* [What is expected]:
In the listing below, locate the line containing "IMU3 pin INT: D4 -> D8" and the line containing "SD1 pin SCK: D8 -> D5". Output both of them and every line between, exactly as written, and nothing more.

* [Material provided]:
* * *

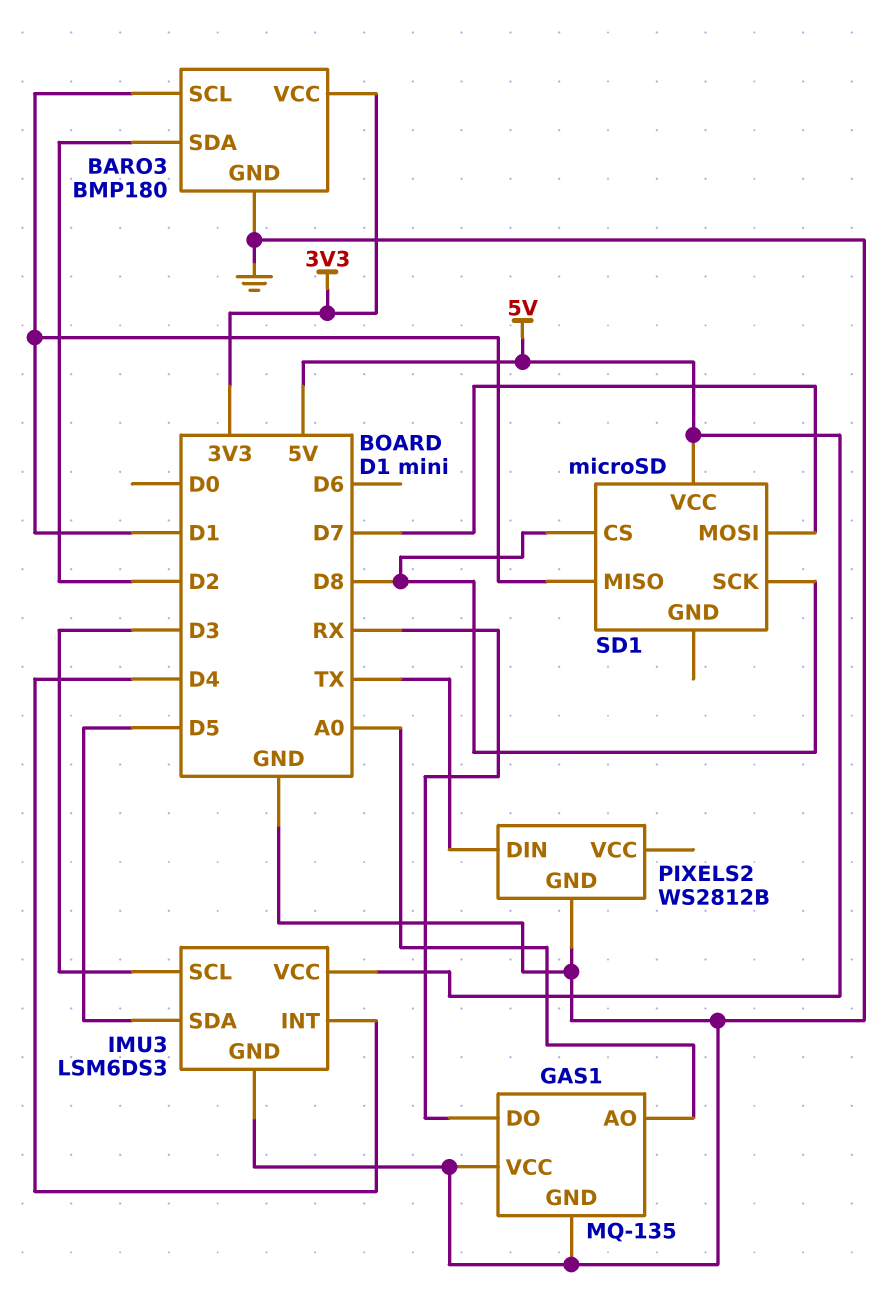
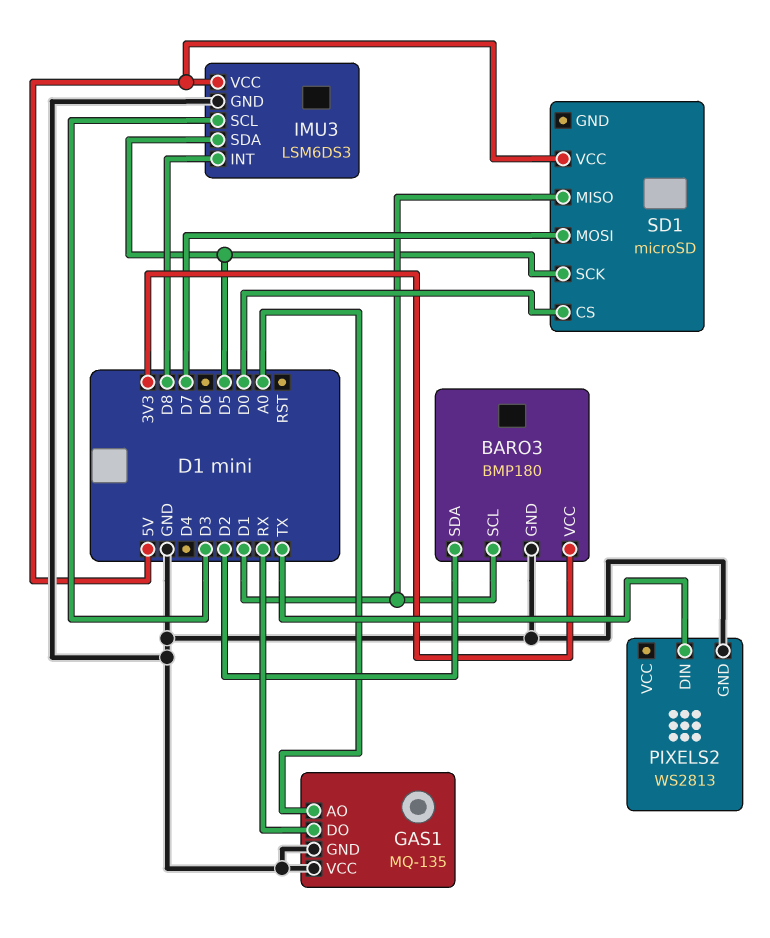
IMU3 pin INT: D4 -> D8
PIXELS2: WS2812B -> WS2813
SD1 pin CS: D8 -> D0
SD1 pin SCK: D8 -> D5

* * *

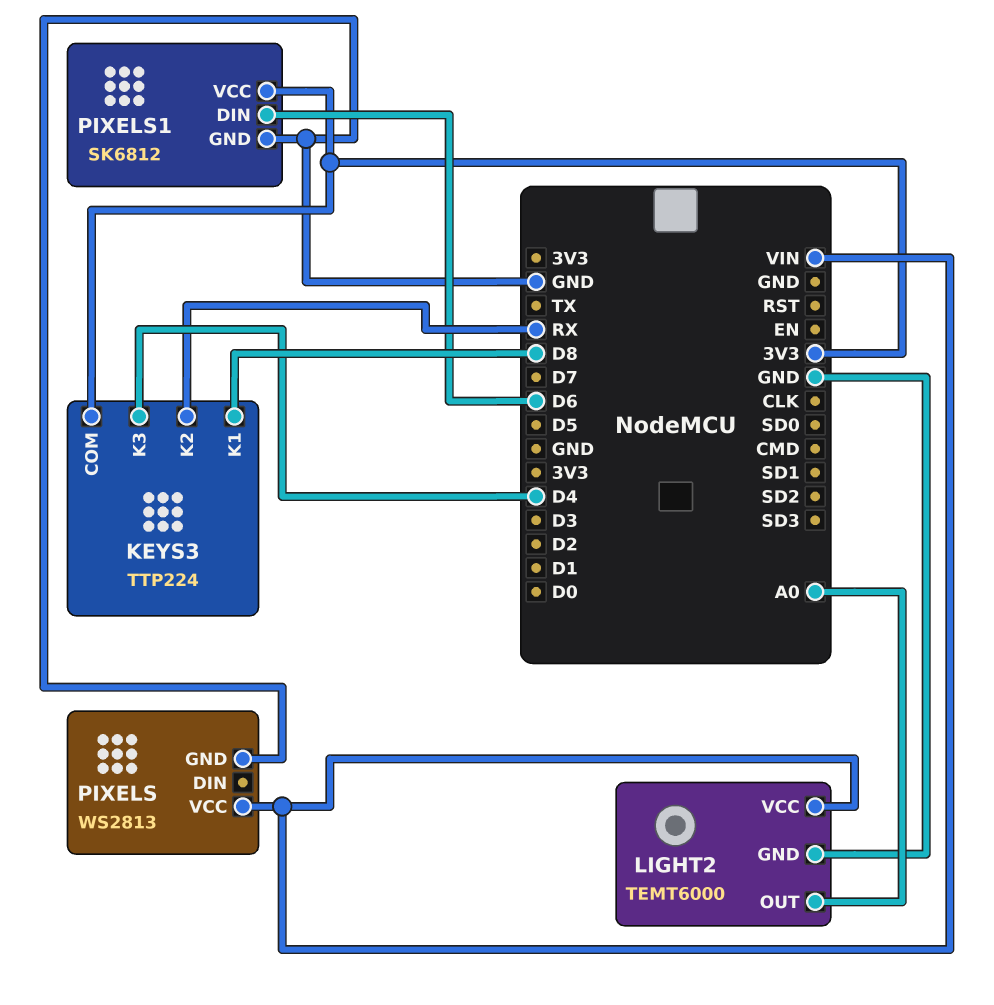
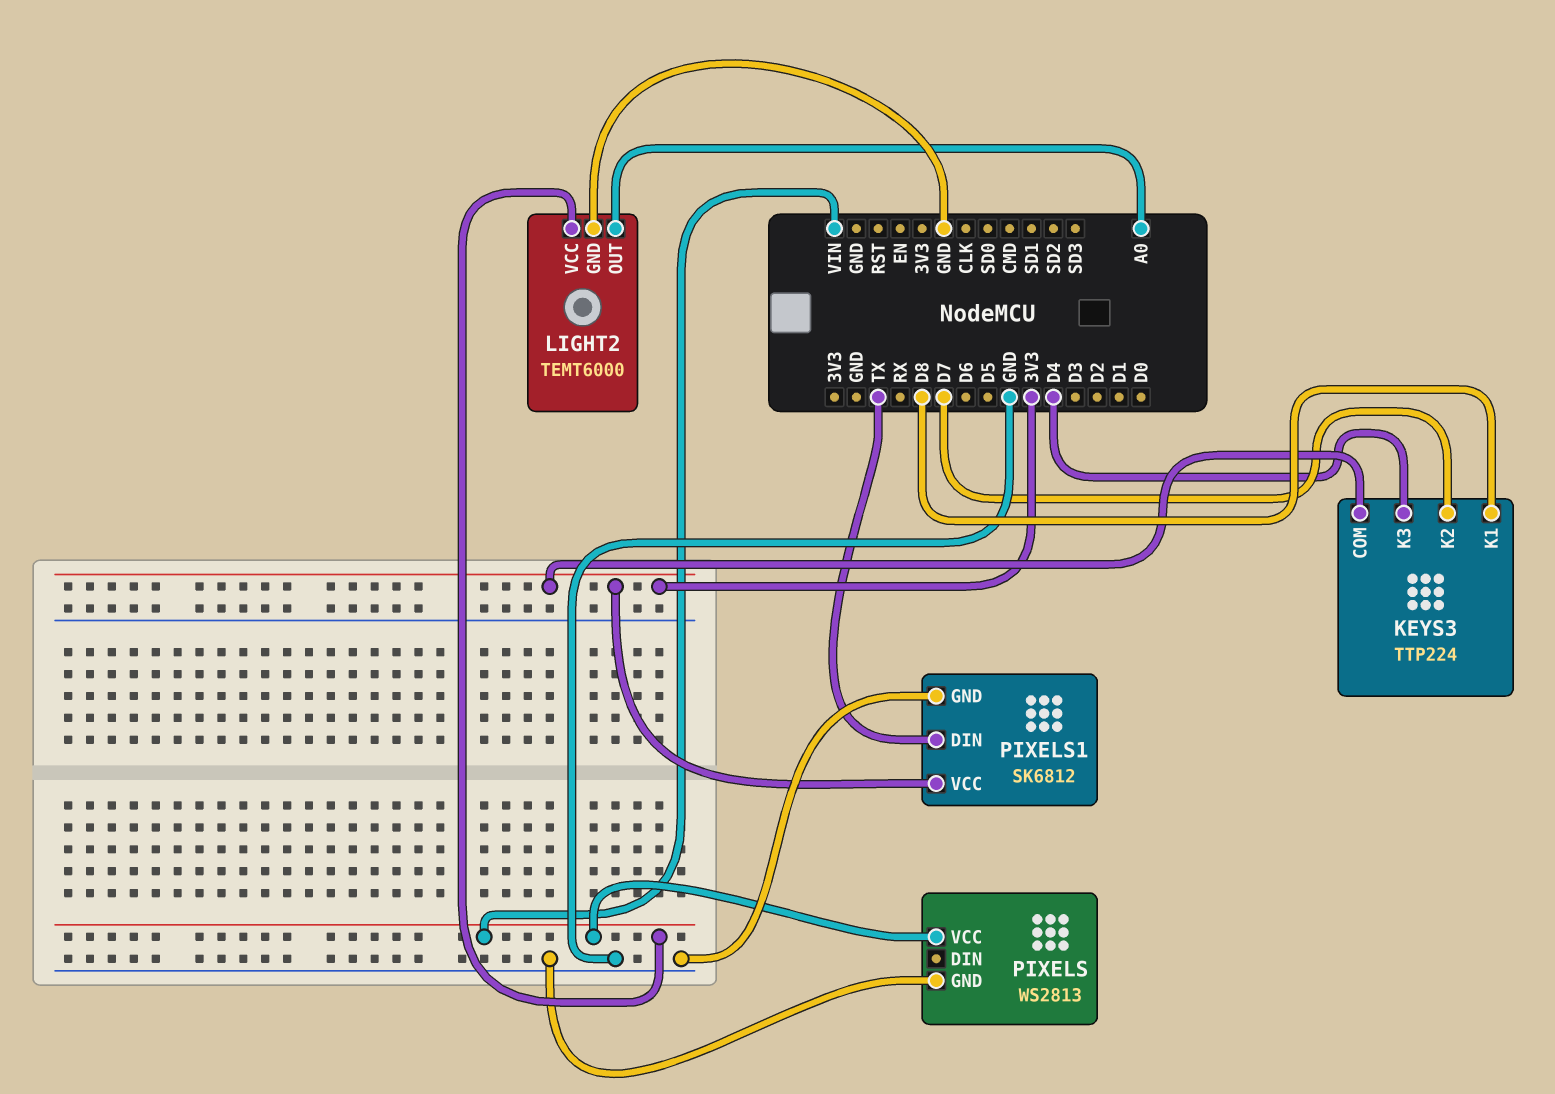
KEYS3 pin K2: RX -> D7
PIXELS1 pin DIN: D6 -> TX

* * *

* [Your solution]:
IMU3 pin INT: D4 -> D8
PIXELS2: WS2812B -> WS2813
SD1 pin CS: D8 -> D0
SD1 pin SCK: D8 -> D5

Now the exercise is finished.